> Problem details
Each entry below should be written out exactly as it is, with no pictures.

> Input data
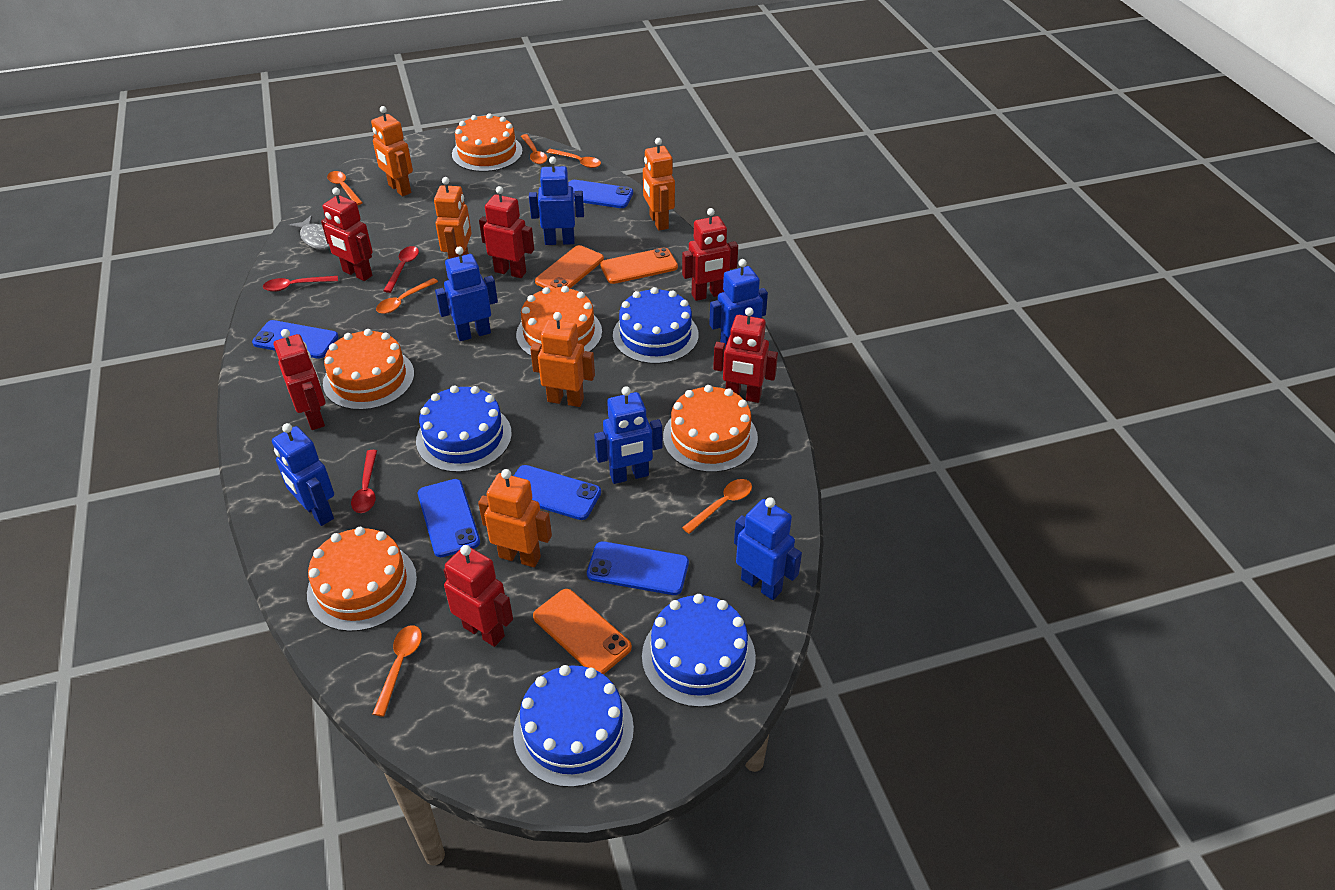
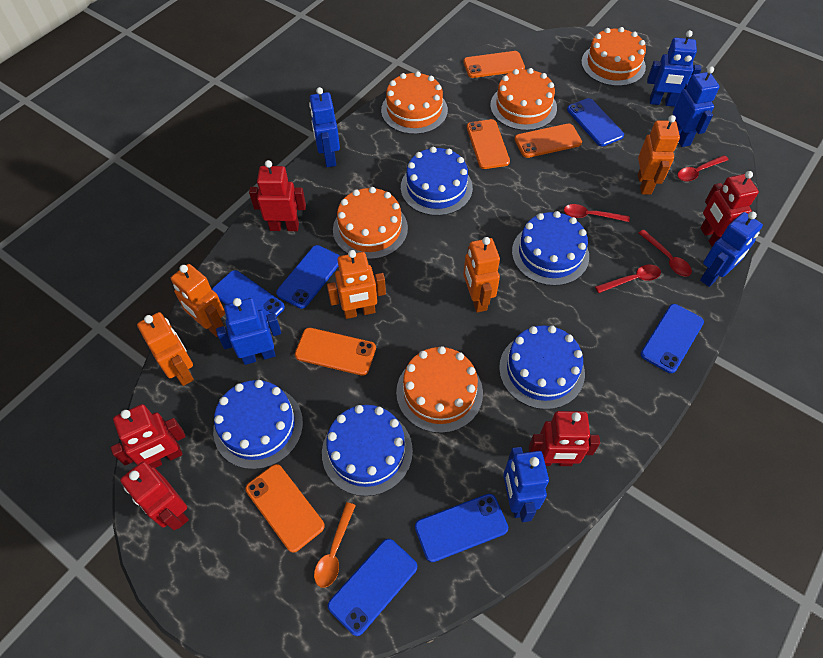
blue cake: 4 -> 5
blue phone: 5 -> 6
grey fish: 1 -> 0
orange phone: 3 -> 5
orange spoon: 6 -> 1
red robot: 6 -> 5
red spoon: 3 -> 4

> Response to this exercise
blue cake: 4 -> 5
blue phone: 5 -> 6
grey fish: 1 -> 0
orange phone: 3 -> 5
orange spoon: 6 -> 1
red robot: 6 -> 5
red spoon: 3 -> 4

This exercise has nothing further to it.